WHAT YOU NEED TO DO: Please copy each line of the data that includes the string "blue".

(Beginning of SUPPLIED DATA)

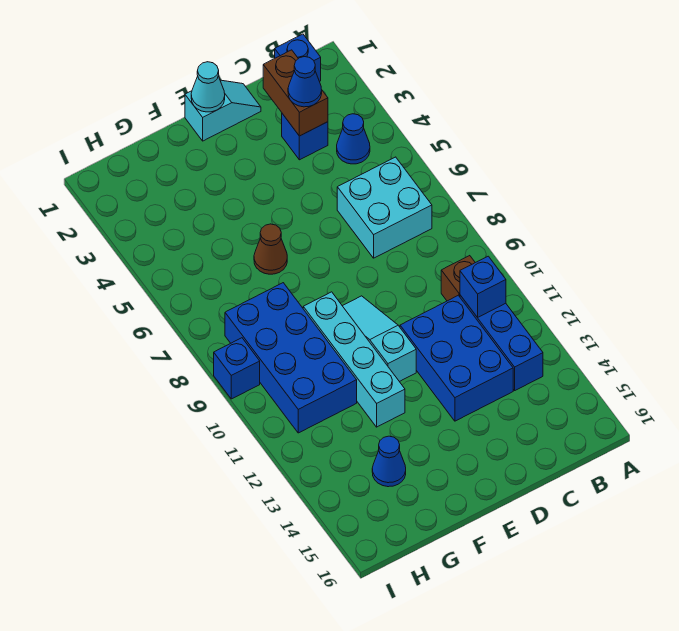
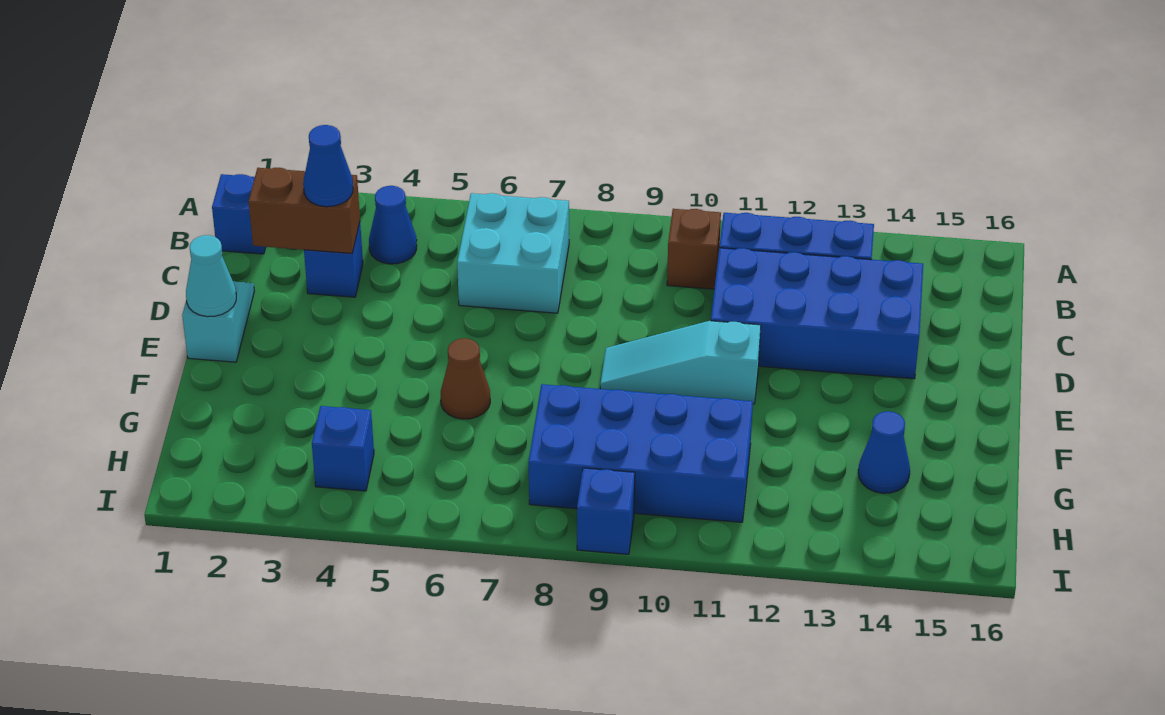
blue brick B11 level 2 -> blue brick H4 level 1
blue brick C11:D13 level 1 -> blue brick C11:D14 level 1
cyan brick F9:F12 level 1 -> none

(End of SUPPLIED DATA)

WRITTEN SOLUTION:
blue brick B11 level 2 -> blue brick H4 level 1
blue brick C11:D13 level 1 -> blue brick C11:D14 level 1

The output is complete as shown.